# [WHAT IS BEING ASKED]
Show every line from the entries that follow which holds the word "traffic".

# [RECORDS]
-- Opening Marker --
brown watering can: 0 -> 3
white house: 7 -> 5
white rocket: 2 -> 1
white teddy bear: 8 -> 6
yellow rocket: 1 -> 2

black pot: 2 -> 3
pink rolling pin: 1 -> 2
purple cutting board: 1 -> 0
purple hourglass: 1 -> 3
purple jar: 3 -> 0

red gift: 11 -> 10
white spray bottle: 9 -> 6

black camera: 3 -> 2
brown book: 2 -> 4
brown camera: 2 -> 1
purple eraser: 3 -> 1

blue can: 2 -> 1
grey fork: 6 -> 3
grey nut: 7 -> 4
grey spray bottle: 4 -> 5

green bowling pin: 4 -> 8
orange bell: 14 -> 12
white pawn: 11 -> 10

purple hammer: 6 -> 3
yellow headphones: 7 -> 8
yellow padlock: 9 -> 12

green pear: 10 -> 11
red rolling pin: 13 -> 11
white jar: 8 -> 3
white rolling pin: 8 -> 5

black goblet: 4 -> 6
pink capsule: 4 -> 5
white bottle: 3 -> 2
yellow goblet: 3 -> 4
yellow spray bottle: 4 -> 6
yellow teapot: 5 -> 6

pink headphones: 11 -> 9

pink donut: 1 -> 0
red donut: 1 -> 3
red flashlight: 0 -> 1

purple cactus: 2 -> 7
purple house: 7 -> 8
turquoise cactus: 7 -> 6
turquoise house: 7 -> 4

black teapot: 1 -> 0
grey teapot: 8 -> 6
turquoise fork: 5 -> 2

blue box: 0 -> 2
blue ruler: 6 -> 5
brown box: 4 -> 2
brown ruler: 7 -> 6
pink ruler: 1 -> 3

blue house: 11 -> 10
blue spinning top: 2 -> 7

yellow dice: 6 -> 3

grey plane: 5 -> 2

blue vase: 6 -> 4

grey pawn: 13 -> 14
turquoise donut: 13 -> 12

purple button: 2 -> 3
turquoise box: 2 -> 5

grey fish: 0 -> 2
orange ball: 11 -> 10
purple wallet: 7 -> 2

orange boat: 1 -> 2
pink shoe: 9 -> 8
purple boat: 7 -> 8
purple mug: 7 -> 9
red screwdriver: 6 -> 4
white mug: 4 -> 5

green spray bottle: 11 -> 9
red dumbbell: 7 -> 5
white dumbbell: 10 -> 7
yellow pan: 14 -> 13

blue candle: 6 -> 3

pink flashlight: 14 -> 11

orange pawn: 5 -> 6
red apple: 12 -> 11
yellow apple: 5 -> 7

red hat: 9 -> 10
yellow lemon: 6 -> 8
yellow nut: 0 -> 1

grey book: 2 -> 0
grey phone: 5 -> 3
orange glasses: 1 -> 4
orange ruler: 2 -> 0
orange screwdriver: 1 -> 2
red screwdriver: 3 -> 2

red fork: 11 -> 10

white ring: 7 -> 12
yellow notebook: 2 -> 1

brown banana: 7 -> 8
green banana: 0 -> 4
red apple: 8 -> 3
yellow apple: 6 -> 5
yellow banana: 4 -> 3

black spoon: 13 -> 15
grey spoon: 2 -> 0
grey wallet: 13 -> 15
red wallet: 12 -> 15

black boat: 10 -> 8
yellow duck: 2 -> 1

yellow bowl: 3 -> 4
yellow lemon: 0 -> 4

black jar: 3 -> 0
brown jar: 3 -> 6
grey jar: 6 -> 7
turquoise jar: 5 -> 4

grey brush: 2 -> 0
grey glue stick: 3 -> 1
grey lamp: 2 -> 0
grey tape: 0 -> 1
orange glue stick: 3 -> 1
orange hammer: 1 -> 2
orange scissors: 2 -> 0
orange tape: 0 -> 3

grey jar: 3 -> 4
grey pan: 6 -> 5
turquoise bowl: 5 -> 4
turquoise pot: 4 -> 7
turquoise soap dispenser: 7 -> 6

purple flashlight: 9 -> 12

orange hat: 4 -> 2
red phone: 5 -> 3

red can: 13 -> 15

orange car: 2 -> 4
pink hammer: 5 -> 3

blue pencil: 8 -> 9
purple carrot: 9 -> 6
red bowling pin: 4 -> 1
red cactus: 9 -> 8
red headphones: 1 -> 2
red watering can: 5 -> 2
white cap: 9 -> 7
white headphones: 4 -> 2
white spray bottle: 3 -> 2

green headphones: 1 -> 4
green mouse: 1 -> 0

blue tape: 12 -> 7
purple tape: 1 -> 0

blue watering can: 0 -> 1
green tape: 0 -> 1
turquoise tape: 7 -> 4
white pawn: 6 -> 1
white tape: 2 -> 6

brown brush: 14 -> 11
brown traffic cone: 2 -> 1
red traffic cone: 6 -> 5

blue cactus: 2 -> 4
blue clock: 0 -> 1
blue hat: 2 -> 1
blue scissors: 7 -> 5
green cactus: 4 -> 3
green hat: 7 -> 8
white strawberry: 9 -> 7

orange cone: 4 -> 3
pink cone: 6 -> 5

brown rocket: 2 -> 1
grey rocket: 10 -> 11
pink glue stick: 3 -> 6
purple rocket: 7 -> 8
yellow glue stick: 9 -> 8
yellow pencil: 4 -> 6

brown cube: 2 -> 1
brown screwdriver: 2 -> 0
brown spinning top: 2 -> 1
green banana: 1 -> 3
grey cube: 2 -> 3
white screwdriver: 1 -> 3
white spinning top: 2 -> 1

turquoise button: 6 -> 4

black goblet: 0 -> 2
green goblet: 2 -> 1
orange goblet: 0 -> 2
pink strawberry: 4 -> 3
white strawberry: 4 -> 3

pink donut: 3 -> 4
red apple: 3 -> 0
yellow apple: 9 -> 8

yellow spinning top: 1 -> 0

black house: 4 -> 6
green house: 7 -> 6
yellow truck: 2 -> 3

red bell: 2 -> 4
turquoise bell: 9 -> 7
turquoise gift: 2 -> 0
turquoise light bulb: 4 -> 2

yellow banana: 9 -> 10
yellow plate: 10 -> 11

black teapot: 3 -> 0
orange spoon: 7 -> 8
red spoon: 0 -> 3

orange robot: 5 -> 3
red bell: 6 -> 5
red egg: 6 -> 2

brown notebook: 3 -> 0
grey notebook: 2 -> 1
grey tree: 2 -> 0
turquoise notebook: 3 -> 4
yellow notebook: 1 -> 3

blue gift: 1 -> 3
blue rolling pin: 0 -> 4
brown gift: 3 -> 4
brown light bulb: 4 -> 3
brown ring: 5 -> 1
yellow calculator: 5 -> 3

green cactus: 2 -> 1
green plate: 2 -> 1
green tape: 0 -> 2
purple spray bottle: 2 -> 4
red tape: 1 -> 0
-- Closing Marker --
# [SOLUTION TO THE EXERCISE]
brown traffic cone: 2 -> 1
red traffic cone: 6 -> 5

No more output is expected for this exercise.